* begin Exercise material *

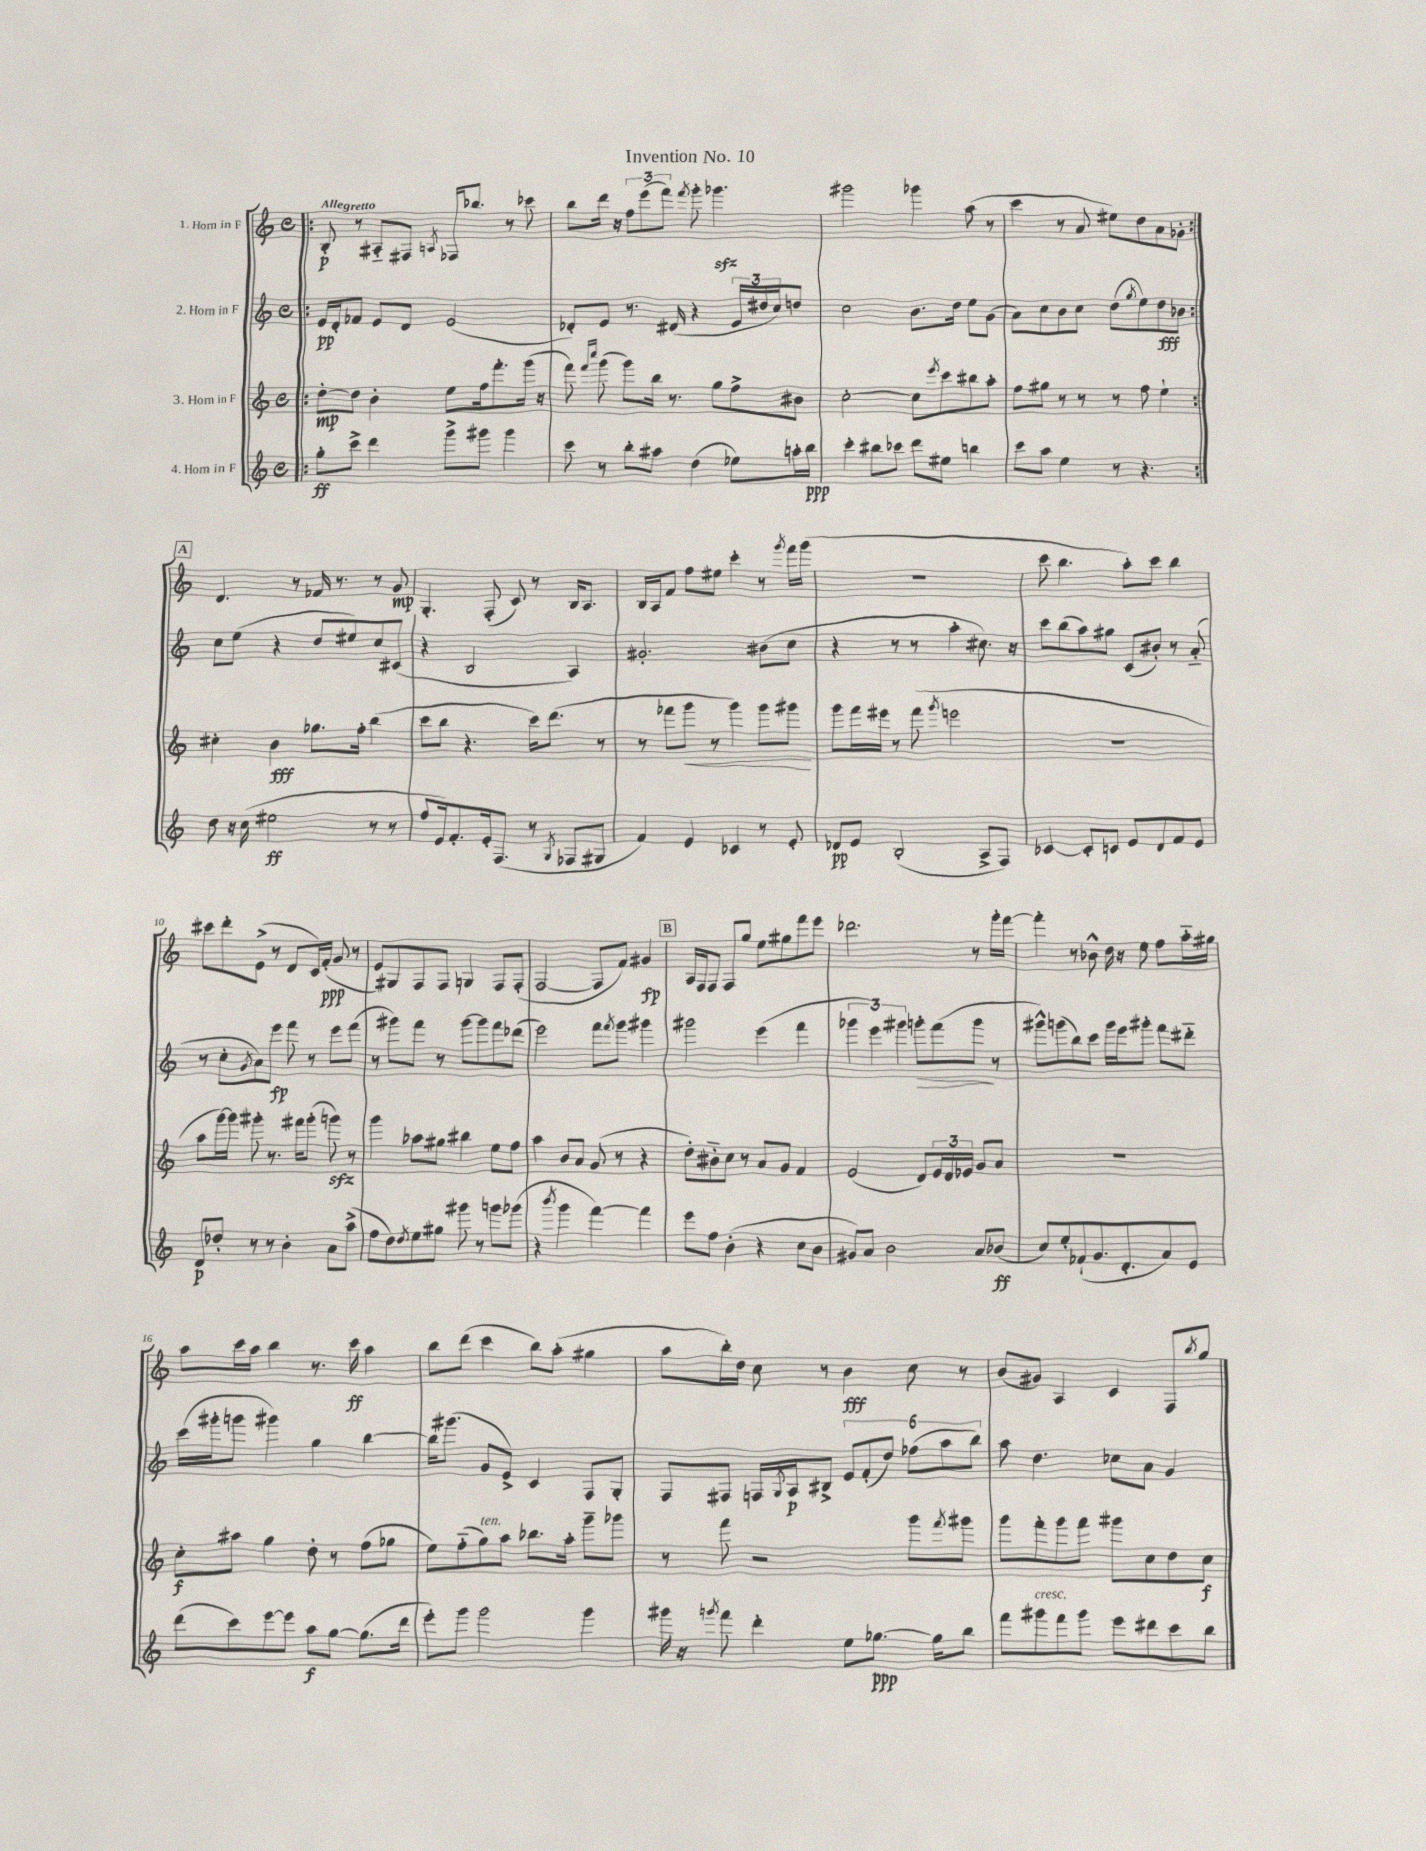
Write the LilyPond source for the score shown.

\header { title = "Invention No. 10" }
<<
\new StaffGroup <<
\new Staff = "s0" \with { instrumentName = "1. Horn in F" } {
    \clef treble \key c \major \defaultTimeSignature \time 4/4 \tempo "Allegretto"
    \repeat volta 2 { \bar ".|:" b8-.\p r8 ais8-_ fis8 \acciaccatura { a8 } fes16 bes''8. r8 ces'''8 |
    b''8 d'''16 r16 \tuplet 3/2 { f''8 e'''8( f'''8) } \acciaccatura { f'''8 } g'''8-. ges'''4.\sfz |
    gis'''2 ges'''4 a''8( r8 |
    c'''4 r8 a'8 eis''8) d''8 a'8 ges'8-. | }
    \mark \markup { \box "A" } d'4. r8 fes'16 r8. r8 g'8\mp |
    g4.-. f8-.( c'8) r8 b16 a8. |
    b16 a16 f'8 f''8 eis''8 c'''4-. r8 \acciaccatura { g'''8 } f'''16 g'''16( |
    R1 |
    c'''8 b''4. a''8-.) c'''8 b''4 |
    cis'''8 d'''8-. e'8->( r8 d'8 c'16) f'16-.\ppp( g'8 r8 |
    e'8) gis8 f8 f8 g4 f8 f8-.( |
    f2~ f8 f'8) gis'4\fp |
    \mark \markup { \box "B" } a16 f16 f8 f8 g''8 e''8 gis''8 f'''8 e'''8 |
    des'''2. r8 g'''16-. f'''16~ |
    f'''4-. r8 bes'8-^ d''16 r16 e''8 f''8 a''16-_ gis''16 |
    a''8 c'''16 a''16 b''4 r8. c'''16\ff a''4 |
    b''8 d'''8( c'''4 b''8) a''8-.( gis''4 |
    a''8 b''16-.) d''16 c''8 r8 b'4\fff c''8 r8 |
    b'8( gis'8) a4 c'4 f8 \acciaccatura { b''8 } g''8 \bar "|." |
}
\new Staff = "s1" \with { instrumentName = "2. Horn in F" } {
    \clef treble \key c \major \defaultTimeSignature \time 4/4
    \repeat volta 2 { \bar ".|:" e'16\pp d'16-. fes'8 e'8 d'8 e'2( |
    des'8-.) e'8 r8. dis'16( r4 \tuplet 3/2 { e'16 dis''16 c''16) } d''8 |
    c''2 b'8. d''16 e''8 g'8( |
    a'8) c''8 b'8 c''8 d''8( \acciaccatura { g''8 } e''8) d''8\fff bes'8 | }
    \mark \markup { \box "A" } c''8 e''8( r4 d''8 eis''8) c''8 cis'8( |
    r4 b2 a4) |
    gis'2.-. bis'8( c''8 |
    r4 r8 r8 a''4-. cis''8.) r16 |
    c'''8 b''8( a''8) gis''8 c'8( bis'8-.) r8 a'8-_( |
    r8 c''8-. \acciaccatura { g'8 } a'8) e'''8\fp f'''8 r8 e'''8 f'''8( |
    r8 gis'''8) f'''8 r8 gis'''8~ gis'''8 f'''8 des'''8( |
    e'''2) f'''8 \acciaccatura { f'''8 } g'''8 gis'''4 |
    \mark \markup { \box "B" } gis'''2 e'''4( f'''4 |
    \tuplet 3/2 { ges'''4 e'''4) gis'''4 } g'''8-.\> f'''8( g'''8\! r8 |
    gis'''8-^) g'''8( b''8) c'''8 g'''16 e'''16 gis'''8-. f'''8 dis'''8-_ |
    c'''16( gis'''16-. g'''8 gis'''4) g''4 b''4~ |
    b''16 gis'''8.( g'8 e'8->) c'4 f8 g8-. |
    f8 fis8 f16 \acciaccatura { g8 } a16\p bis8-> \tuplet 6/4 { e'8 f'8-.( d''8) fes''8( a''8 b''8) } |
    a''8 d''4. ces''8 a'8 g'4 \bar "|." |
}
\new Staff = "s2" \with { instrumentName = "3. Horn in F" } {
    \clef treble \key c \major \defaultTimeSignature \time 4/4
    \repeat volta 2 { \bar ".|:" d''8~-.\mp d''8 b'4-. e''8 f''16 f'''8.-. g'''16( r16 |
    f'''8) \grace { f'''16 c''''16 } g'''8( g'''8) b''16 r8. g''8 f''8-> bis'8 |
    c''2~-. c''8 \acciaccatura { e'''8 } c'''8 bis''8 a''8-. |
    f''8 gis''8 r8 r8 r8 f''8 e''4-! | }
    \mark \markup { \box "A" } cis''4-. b'4\fff ges''8. f''16-. b''4( |
    c'''8 b''8 r4. c'''16) d'''8.( r8 |
    r8 fes'''8 g'''8\< r8 g'''4) g'''8 gis'''8\! |
    g'''8 f'''16 eis'''16 r8 f'''8( \acciaccatura { g'''8 } e'''2 |
    R1 |
    a''8 g'''16~) g'''16 gis'''8-. r8. fis'''16 gis'''8-.( g'''8\sfz) r8 |
    g'''4 aes''8 gis''8 bis''4 e''8 f''8 |
    a''4 b'8 a'8 g'8( r8 r4 |
    \mark \markup { \box "B" } d''8-.) bis'8-_ c''8 r8 a'8 g'8 f'4 |
    e'2( d'8) \tuplet 3/2 { e'16 d'16 ees'16 } g'8 a'8 |
    R1 |
    c''8-.\f ais''8 g''4 d''8-. r8 f''8( ges''8 |
    e''8) f''8-_( g''8^\markup { \italic "ten." }) a''8 bes''8. a''16-. g'''8-- ges'''8 |
    r8 f'''8 r2 g'''8 \acciaccatura { f'''8 } gis'''8 |
    g'''8 f'''8-. g'''8 f'''8 gis'''8 c''8 d''8 c''8\f \bar "|." |
}
\new Staff = "s3" \with { instrumentName = "4. Horn in F" } {
    \clef treble \key c \major \defaultTimeSignature \time 4/4
    \repeat volta 2 { \bar ".|:" g''8-.\ff c'''8-> d'''4 g'''8-> gis'''8 gis'''4 |
    c'''8 r8 b''8-. ais''8 d''4( ees''8) a''16-. b''16\ppp |
    c'''4-. bis''8 ces'''8 d'''8 eis''8 b''4 |
    c'''8 a''8 e''4 r8 r4. | }
    \mark \markup { \box "A" } d''8 r16 c''16( eis''2\ff r8 r8 |
    f''8 e'16) f'8.-. e'16-. f8.( r8 \acciaccatura { g8 } fes8 gis8 |
    f'4) e'4 ces'4 r8 e'8-. |
    des'8\pp e'8 b2-.( a8-> f8) |
    ces'4~ ces'8-. c'8 e'8 d'8 f'8 e'8 |
    d'8\p des''8-. r8 r8 b'4-. a'8 a''8->( |
    f''8 d''8) \acciaccatura { d''8 } e''8 gis''8 gis'''8 r8 g'''8 ges'''8( |
    r4 \acciaccatura { b'''8 } g'''4 f'''4~) f'''4 |
    \mark \markup { \box "B" } e'''8 f''8 b'4-.( r4 c''8 b'8 |
    gis'8) a'8 b'2 a'8 bes'8\ff( |
    c''8) e''8-. fes'8-!( g'8. d'8.-. a'8) e'8 |
    d'''8( c'''8) e'''8~ e'''8 a''8\f g''8~ g''8.( d'''16 |
    e'''8-.) g'''8 g'''2 g'''4 |
    gis'''16 r16 \acciaccatura { g'''8 } f'''8 d'''4-. e''8 ges''8.~\ppp ges''16 b''8 |
    f'''8 gis'''8^\markup { \italic "cresc." } f'''8 gis'''8 e'''8 dis'''8 c'''8 b''8 \bar "|." |
}
>>
>>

* end Exercise material *

Count how many lines of the entries above contain the string "italic", treating uppercase and lowercase as distinct. Reply with the number alone.

2